[DATA — start]
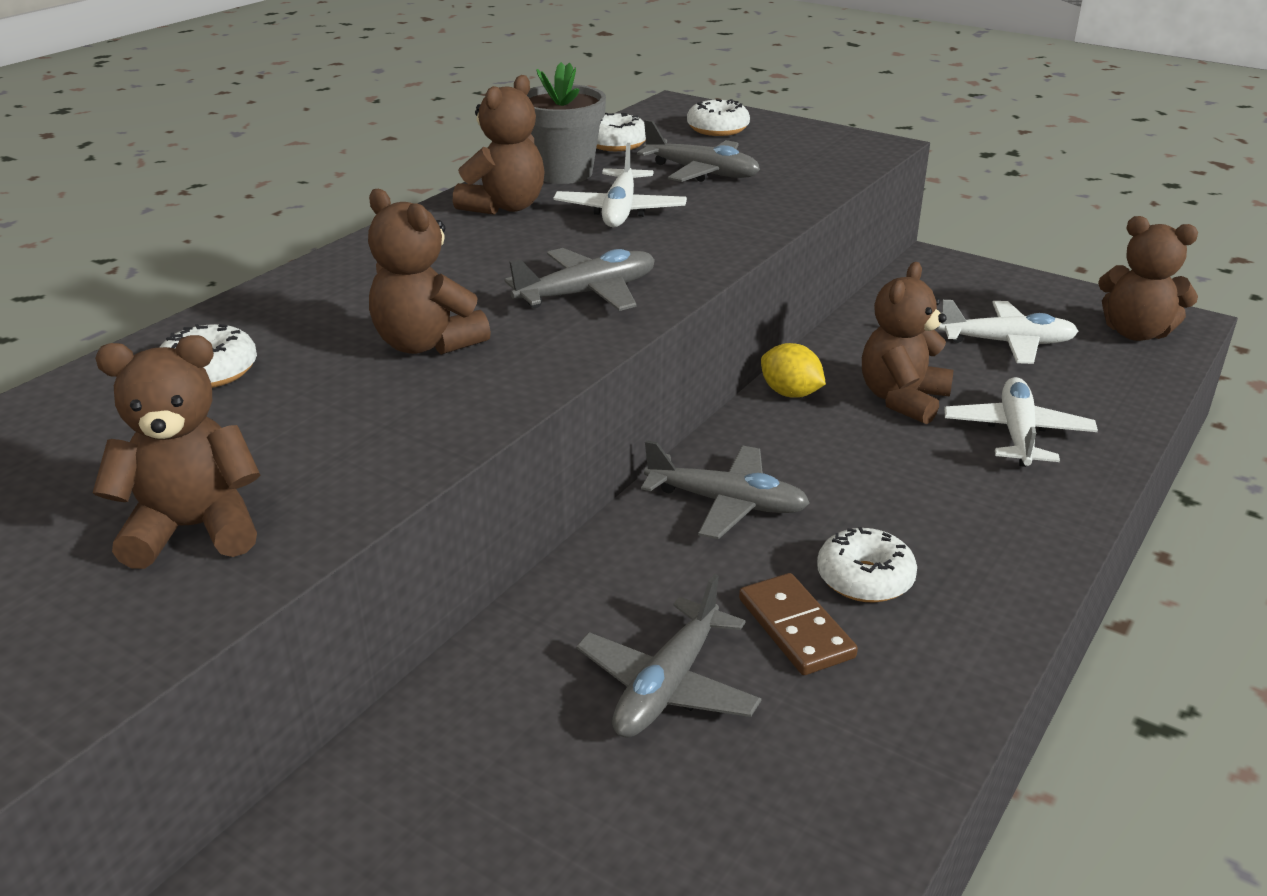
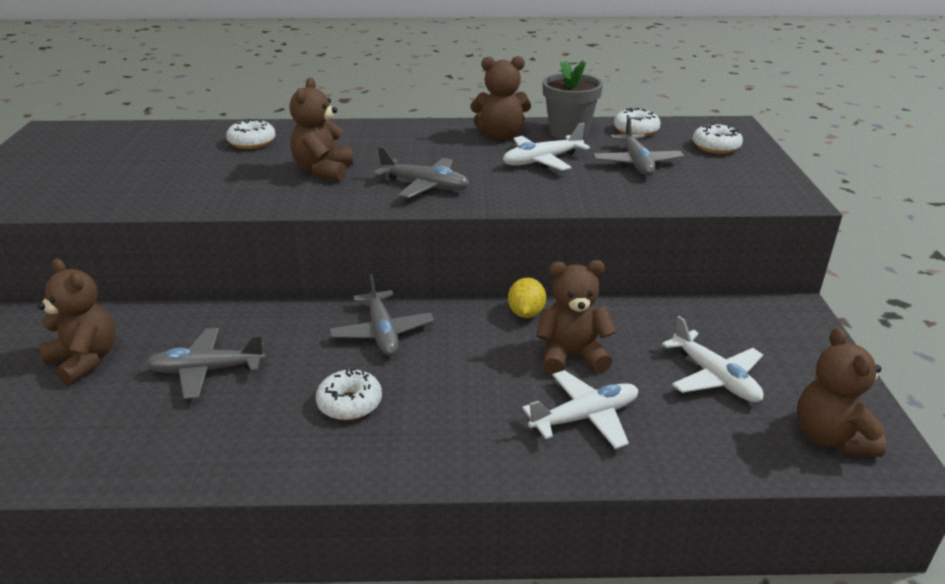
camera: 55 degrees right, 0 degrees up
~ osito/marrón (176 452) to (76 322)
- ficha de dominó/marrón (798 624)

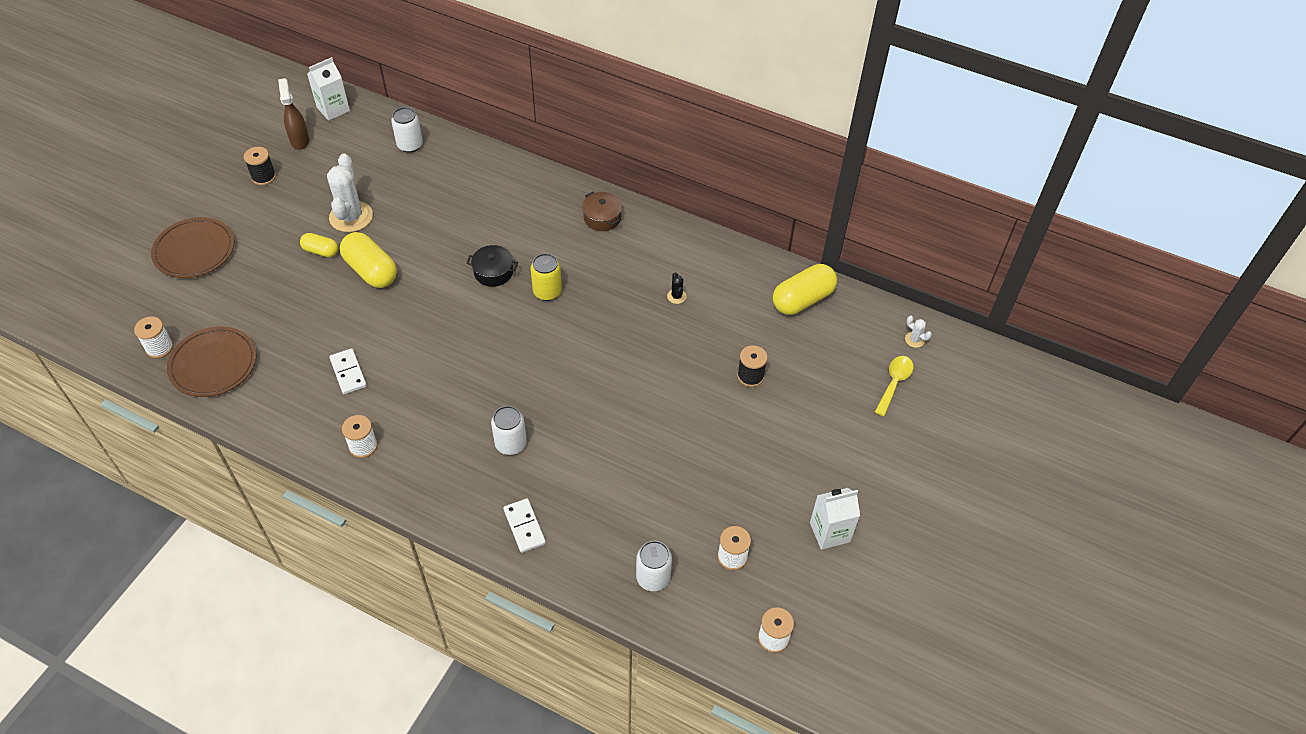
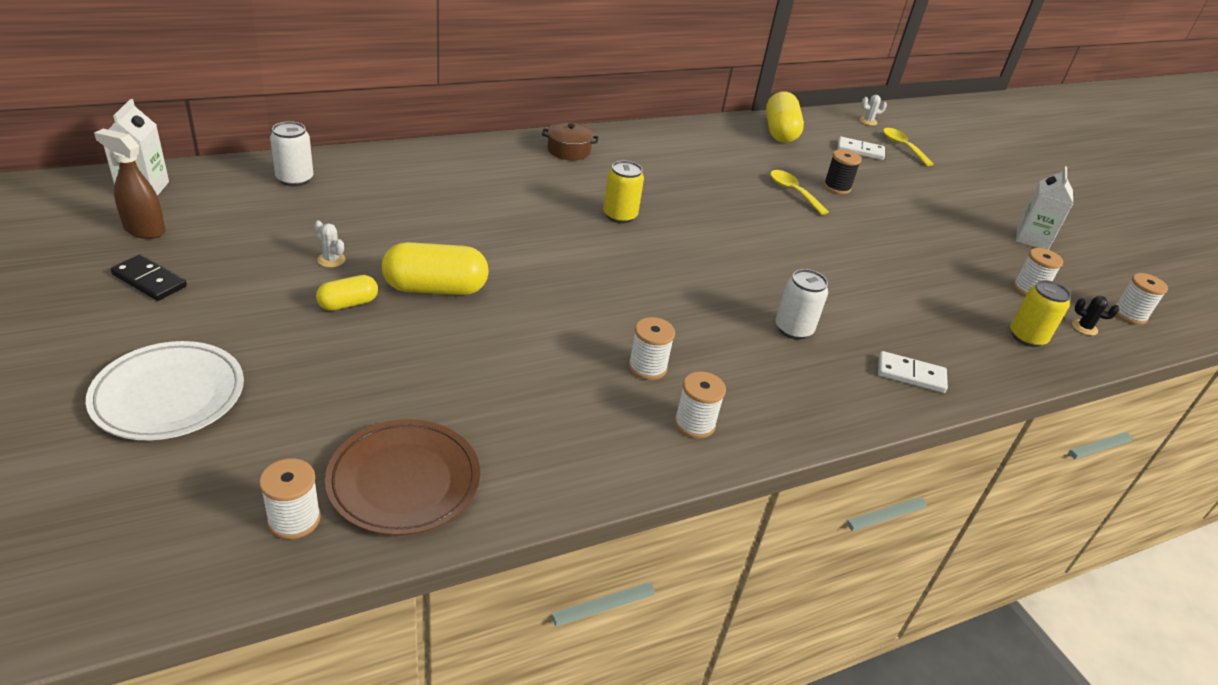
camera: 55 degrees left, 15 degrees down
~ carrete/negro (260 166) to ficha de dominó/negro (149 277)
~ cactus/blanco (350 192) = (330 244) x0.43
~ plato/marrón (193 247) to plato/blanco (165 390)
- olla/negro (492 266)
~ cactus/negro (676 288) to (1095 316)
~ ficha de dominó/blanco (348 371) to (861 148)
~ lata/blanco (654 566) to lata/amarillo (1040 313)
+ cuchara/amarillo (799 192)
+ carrete/blanco (652 348)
[DATA — finish]
### TASK INSTRUCTIONS
Each entry above should be returned exactly as written, minus its pictures.

### TASK SOLUTION
camera: 55 degrees right, 0 degrees up
~ osito/marrón (176 452) to (76 322)
- ficha de dominó/marrón (798 624)

camera: 55 degrees left, 15 degrees down
~ carrete/negro (260 166) to ficha de dominó/negro (149 277)
~ cactus/blanco (350 192) = (330 244) x0.43
~ plato/marrón (193 247) to plato/blanco (165 390)
- olla/negro (492 266)
~ cactus/negro (676 288) to (1095 316)
~ ficha de dominó/blanco (348 371) to (861 148)
~ lata/blanco (654 566) to lata/amarillo (1040 313)
+ cuchara/amarillo (799 192)
+ carrete/blanco (652 348)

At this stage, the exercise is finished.